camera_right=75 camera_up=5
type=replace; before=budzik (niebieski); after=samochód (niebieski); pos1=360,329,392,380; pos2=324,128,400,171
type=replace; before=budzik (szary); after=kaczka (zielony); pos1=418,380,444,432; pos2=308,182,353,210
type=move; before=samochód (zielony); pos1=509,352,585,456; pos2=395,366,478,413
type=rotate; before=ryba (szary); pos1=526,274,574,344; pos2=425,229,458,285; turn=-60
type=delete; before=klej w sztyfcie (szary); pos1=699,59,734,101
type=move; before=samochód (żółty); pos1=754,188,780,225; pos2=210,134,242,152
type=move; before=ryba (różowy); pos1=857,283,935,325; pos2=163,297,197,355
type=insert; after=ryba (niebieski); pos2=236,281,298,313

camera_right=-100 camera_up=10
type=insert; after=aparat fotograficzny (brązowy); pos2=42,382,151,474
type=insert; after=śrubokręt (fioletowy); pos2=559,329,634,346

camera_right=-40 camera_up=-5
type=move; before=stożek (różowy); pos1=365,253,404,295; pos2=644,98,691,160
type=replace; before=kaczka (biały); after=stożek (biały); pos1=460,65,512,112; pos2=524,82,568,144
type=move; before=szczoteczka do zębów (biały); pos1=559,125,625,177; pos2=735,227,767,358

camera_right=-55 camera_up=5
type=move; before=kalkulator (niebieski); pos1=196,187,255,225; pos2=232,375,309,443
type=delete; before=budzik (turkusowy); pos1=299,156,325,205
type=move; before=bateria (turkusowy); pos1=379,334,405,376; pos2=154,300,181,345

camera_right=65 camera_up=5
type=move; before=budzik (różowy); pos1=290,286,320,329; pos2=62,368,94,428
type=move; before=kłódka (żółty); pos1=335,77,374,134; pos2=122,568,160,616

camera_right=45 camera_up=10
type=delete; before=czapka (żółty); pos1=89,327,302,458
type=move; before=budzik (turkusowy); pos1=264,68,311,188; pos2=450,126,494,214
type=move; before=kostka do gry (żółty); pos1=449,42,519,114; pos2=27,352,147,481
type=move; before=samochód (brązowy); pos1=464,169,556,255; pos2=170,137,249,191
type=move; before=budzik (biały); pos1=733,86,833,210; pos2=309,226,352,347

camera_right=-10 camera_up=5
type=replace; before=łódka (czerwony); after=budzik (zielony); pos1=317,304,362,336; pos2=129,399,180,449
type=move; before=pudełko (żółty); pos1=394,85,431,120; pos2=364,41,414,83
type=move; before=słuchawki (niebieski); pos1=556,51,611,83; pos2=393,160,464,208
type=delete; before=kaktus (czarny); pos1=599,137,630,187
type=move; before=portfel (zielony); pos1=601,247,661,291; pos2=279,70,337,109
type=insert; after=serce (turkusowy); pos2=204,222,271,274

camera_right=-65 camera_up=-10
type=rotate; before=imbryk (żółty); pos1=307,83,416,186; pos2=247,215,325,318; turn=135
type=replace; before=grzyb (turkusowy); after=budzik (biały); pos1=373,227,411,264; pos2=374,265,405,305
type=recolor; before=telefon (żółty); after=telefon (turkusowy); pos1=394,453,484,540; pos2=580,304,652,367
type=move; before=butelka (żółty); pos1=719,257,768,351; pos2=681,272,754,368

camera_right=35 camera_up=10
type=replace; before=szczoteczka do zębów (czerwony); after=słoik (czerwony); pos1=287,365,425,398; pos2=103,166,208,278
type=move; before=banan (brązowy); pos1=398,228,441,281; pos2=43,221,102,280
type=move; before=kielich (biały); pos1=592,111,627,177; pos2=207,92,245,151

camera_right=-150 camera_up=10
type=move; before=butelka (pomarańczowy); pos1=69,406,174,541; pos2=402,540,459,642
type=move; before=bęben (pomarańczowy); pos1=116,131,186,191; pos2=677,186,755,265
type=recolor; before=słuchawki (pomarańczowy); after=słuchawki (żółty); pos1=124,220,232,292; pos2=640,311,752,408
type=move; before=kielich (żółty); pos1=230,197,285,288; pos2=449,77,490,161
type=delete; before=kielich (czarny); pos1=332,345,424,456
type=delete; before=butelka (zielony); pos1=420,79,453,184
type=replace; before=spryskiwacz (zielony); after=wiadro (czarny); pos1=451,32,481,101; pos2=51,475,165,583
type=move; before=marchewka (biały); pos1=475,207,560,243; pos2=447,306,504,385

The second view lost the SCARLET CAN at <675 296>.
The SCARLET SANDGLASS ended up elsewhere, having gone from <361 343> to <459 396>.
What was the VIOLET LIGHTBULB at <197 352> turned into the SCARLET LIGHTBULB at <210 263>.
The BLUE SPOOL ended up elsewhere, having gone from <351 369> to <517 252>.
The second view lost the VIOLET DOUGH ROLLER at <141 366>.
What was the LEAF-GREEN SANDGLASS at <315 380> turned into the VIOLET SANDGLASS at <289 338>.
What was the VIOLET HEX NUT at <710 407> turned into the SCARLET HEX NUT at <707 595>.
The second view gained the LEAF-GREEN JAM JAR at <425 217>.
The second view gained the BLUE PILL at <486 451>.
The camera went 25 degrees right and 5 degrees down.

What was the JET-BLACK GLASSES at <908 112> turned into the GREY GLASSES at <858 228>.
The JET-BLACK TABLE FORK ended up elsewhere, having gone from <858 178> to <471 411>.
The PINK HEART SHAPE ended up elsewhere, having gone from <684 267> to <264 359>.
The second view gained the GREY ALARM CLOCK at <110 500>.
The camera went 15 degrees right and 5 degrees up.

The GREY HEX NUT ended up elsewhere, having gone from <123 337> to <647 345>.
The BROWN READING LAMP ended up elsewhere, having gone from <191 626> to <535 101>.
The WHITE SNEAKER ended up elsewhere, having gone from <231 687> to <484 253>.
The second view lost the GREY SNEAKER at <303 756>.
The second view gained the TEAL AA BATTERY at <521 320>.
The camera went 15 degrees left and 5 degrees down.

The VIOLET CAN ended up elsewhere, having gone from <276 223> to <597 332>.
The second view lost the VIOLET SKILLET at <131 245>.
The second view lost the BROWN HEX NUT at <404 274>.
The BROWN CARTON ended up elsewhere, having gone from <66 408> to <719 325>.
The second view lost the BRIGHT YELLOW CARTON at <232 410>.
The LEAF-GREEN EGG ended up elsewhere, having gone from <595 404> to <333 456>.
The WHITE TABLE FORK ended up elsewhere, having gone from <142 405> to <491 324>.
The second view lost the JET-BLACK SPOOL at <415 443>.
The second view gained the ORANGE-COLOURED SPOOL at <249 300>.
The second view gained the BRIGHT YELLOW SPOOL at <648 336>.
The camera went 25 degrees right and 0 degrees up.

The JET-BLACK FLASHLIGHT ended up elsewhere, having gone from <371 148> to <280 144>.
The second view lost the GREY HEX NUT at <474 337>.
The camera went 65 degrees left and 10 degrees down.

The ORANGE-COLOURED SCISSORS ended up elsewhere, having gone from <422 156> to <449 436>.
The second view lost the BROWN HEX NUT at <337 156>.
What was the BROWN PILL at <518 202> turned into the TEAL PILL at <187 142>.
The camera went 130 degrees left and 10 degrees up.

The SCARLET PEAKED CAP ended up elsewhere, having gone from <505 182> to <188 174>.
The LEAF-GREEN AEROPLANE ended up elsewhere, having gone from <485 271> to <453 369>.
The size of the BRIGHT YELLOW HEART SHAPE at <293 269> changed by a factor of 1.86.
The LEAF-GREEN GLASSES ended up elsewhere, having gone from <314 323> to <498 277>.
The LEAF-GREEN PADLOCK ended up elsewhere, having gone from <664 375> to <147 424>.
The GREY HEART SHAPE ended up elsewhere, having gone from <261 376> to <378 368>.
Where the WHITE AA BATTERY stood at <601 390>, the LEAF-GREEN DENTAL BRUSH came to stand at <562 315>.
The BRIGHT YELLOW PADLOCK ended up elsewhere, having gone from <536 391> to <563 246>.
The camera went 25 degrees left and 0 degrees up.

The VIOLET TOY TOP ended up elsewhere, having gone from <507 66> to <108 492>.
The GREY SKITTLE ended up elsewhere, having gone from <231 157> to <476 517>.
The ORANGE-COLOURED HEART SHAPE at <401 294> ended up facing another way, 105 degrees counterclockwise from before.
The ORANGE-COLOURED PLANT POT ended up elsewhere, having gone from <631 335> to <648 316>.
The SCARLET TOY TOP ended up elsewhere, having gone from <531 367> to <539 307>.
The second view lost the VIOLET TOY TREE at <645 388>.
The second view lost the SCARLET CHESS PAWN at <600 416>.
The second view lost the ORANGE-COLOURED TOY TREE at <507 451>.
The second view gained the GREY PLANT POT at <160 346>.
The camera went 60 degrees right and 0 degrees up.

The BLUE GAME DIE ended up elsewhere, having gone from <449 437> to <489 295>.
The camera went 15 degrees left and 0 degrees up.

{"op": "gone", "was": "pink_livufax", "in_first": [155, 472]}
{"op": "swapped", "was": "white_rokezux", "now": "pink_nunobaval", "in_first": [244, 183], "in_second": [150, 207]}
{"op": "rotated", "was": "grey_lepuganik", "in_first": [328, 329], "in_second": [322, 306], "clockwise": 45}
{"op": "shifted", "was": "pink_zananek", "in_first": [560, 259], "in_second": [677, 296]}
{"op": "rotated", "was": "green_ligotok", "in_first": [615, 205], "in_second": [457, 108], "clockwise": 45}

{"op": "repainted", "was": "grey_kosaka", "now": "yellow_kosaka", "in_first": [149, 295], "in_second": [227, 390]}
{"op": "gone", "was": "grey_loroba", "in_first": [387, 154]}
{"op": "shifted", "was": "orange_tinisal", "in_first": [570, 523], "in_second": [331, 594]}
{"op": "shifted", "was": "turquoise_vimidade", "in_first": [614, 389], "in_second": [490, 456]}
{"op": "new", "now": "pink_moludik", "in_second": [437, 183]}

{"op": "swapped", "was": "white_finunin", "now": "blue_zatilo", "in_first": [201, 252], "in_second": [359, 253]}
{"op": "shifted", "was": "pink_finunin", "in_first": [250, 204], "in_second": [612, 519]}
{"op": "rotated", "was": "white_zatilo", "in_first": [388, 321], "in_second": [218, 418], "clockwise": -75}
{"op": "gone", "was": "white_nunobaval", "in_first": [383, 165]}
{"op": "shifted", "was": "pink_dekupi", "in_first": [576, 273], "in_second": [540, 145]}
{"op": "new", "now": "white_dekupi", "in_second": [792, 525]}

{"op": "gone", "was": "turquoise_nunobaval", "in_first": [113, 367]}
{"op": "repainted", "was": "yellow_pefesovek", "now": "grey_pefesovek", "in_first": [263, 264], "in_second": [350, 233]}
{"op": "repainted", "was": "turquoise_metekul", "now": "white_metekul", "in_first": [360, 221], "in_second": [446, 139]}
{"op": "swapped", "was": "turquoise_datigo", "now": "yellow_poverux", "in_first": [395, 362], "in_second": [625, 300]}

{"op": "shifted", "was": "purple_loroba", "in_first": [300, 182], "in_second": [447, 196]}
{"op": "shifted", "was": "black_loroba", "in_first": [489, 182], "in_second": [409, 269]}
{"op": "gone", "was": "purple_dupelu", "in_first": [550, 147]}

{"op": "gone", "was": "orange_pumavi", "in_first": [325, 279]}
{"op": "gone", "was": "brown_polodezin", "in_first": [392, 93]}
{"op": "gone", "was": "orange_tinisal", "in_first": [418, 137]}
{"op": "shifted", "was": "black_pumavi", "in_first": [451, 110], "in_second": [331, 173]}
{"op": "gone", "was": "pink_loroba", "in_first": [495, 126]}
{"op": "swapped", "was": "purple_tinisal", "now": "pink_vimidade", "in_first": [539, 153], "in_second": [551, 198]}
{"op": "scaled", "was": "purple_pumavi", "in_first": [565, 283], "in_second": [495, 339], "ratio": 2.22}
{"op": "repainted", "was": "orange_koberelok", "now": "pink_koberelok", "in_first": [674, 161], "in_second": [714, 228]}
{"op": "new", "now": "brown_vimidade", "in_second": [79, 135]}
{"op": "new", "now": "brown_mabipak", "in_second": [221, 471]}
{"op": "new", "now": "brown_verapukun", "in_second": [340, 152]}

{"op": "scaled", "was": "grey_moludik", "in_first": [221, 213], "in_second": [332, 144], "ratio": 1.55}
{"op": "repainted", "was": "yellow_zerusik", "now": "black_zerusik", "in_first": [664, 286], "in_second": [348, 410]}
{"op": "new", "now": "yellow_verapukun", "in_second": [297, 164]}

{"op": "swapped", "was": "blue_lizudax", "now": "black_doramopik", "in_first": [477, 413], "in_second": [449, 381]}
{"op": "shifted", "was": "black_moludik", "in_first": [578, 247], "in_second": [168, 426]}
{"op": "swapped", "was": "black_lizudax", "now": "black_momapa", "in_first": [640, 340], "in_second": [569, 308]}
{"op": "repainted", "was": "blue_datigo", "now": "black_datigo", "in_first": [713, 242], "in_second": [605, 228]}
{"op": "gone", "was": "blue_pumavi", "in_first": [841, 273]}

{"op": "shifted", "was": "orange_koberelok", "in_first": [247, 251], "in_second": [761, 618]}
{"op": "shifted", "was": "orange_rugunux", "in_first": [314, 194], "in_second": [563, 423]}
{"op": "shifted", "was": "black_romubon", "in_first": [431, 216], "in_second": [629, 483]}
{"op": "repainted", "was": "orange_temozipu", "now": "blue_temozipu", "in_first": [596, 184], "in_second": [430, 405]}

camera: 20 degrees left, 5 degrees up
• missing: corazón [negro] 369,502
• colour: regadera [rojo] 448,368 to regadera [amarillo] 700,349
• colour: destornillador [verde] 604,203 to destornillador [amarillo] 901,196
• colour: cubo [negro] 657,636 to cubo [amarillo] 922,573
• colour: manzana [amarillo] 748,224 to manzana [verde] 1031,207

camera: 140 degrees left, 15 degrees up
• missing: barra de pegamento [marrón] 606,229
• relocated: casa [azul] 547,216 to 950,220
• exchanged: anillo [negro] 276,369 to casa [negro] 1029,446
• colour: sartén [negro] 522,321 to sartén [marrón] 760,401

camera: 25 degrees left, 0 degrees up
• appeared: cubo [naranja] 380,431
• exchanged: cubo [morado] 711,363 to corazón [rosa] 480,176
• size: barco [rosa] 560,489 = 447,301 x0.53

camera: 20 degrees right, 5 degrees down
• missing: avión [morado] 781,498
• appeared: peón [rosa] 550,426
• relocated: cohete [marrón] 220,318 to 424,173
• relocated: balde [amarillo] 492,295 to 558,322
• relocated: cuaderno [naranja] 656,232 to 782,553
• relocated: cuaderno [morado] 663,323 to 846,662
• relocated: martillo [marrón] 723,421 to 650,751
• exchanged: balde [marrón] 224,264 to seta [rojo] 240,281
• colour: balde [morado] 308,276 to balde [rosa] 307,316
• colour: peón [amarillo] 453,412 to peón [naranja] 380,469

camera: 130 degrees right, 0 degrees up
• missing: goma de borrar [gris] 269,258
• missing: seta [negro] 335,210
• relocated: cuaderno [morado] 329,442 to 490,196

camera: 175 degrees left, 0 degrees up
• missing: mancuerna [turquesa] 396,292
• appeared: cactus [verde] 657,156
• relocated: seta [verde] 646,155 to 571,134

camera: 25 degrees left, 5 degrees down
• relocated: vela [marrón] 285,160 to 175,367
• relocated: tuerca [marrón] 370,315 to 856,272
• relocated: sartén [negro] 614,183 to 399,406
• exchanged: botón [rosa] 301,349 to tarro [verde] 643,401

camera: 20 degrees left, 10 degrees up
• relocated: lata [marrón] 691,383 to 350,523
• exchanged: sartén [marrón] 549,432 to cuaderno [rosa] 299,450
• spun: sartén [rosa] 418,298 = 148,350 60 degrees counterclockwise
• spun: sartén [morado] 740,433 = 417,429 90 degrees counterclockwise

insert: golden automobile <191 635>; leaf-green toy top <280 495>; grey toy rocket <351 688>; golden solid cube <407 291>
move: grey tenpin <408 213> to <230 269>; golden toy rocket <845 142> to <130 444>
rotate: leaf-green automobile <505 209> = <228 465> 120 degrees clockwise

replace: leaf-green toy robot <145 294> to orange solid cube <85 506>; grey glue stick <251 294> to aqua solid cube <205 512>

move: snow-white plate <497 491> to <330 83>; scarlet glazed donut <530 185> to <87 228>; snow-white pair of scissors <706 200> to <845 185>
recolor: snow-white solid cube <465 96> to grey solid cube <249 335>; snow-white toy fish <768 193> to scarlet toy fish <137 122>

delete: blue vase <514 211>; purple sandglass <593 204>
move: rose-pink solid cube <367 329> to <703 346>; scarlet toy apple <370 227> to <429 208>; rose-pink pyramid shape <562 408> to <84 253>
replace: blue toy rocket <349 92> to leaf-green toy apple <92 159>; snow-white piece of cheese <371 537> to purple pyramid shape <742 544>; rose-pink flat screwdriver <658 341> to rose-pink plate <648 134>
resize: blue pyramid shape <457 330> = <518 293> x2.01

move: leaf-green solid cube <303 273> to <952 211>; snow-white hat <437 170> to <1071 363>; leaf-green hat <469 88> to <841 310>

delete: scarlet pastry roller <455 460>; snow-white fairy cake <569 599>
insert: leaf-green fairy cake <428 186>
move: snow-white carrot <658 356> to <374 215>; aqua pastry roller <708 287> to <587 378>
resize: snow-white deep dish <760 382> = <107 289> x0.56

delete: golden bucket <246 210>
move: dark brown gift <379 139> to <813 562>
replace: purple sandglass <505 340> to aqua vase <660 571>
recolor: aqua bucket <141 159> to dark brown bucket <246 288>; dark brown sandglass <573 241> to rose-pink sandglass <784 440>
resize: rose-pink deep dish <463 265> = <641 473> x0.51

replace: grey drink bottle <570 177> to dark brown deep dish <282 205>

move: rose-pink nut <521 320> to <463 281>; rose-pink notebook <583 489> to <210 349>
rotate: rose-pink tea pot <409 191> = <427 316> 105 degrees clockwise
____
AIM OF THE EXERCISE - Above are the records; report each line in them that includes the word "szary".

ANSWER SECTION -
type=replace; before=budzik (szary); after=kaczka (zielony); pos1=418,380,444,432; pos2=308,182,353,210
type=rotate; before=ryba (szary); pos1=526,274,574,344; pos2=425,229,458,285; turn=-60
type=delete; before=klej w sztyfcie (szary); pos1=699,59,734,101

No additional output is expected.